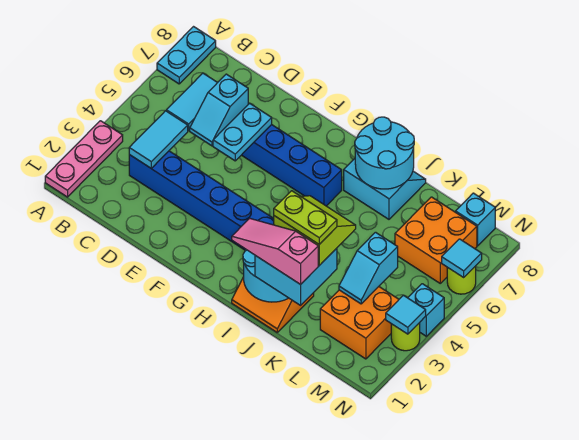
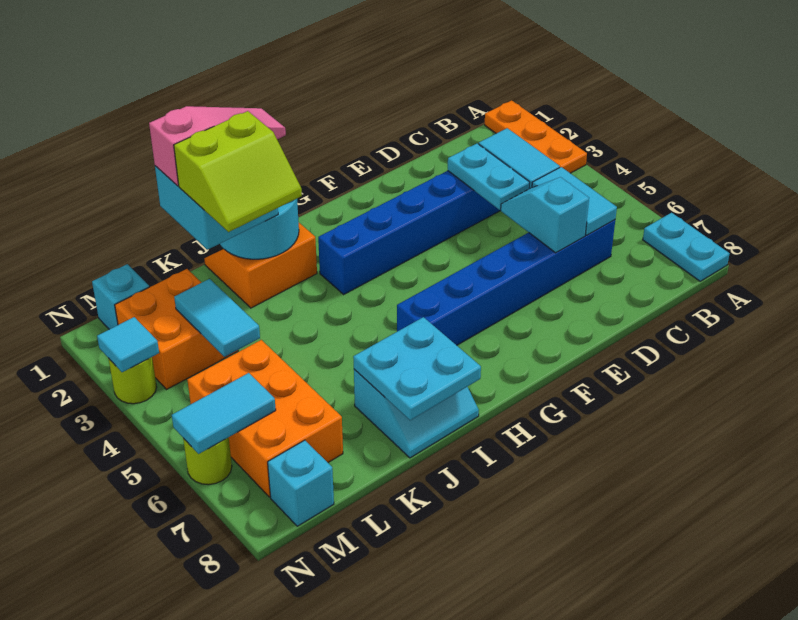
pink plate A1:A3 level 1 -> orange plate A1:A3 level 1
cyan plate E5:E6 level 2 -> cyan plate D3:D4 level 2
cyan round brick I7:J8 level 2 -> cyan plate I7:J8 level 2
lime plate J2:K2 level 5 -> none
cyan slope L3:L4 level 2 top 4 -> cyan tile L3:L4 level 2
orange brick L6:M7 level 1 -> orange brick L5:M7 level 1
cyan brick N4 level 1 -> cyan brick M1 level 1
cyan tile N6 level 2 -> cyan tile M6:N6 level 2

——

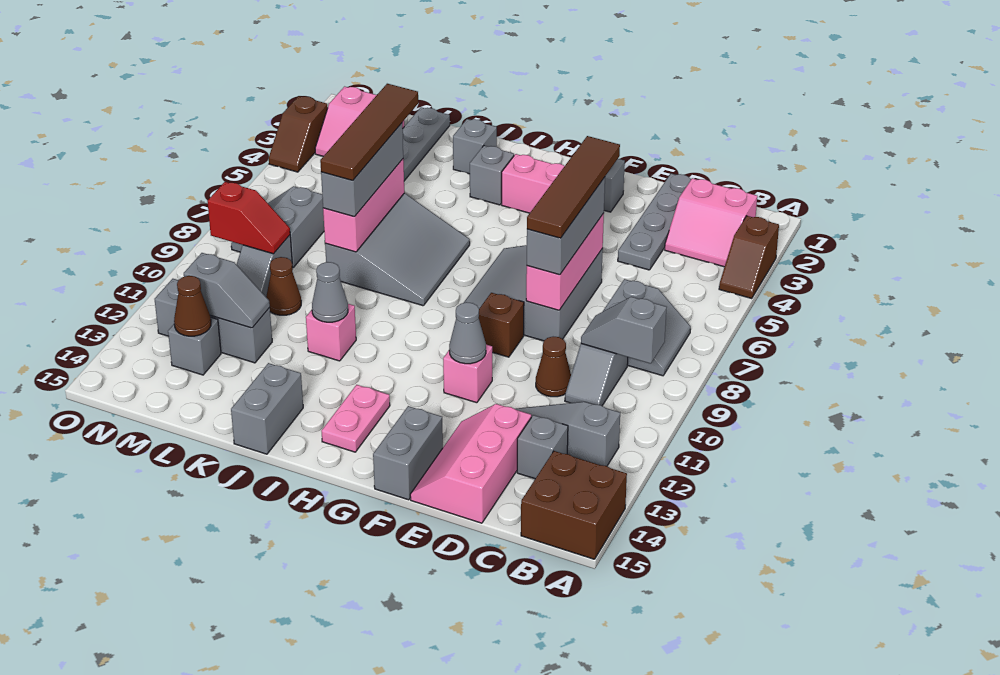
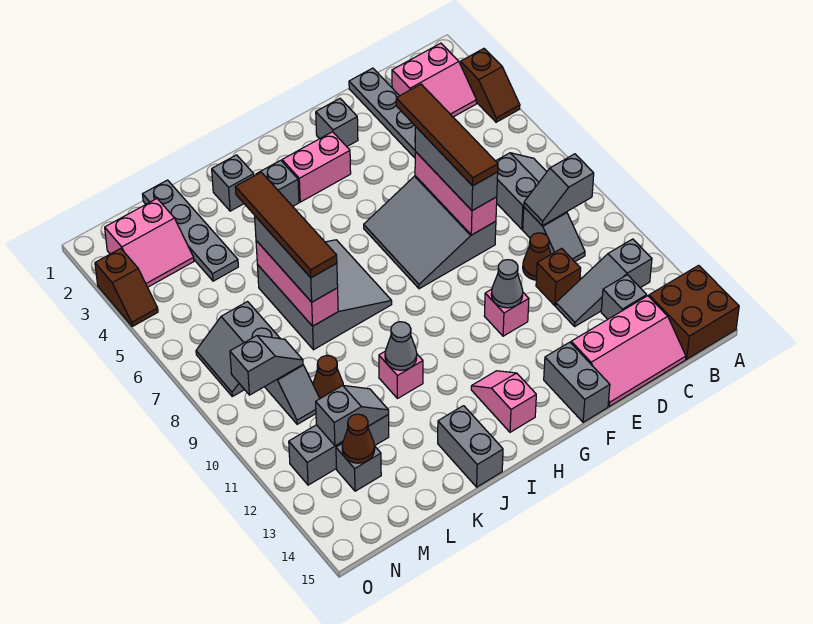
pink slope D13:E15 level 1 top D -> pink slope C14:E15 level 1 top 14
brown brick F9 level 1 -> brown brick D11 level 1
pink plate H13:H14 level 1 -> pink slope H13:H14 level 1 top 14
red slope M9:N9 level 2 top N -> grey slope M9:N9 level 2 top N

——

* **WHAT THE EXERCISE ASKS**
Where a line above holds the string "cyan", copy that line.

* **SOLUTION TO THIS TASK**
cyan plate E5:E6 level 2 -> cyan plate D3:D4 level 2
cyan round brick I7:J8 level 2 -> cyan plate I7:J8 level 2
cyan slope L3:L4 level 2 top 4 -> cyan tile L3:L4 level 2
cyan brick N4 level 1 -> cyan brick M1 level 1
cyan tile N6 level 2 -> cyan tile M6:N6 level 2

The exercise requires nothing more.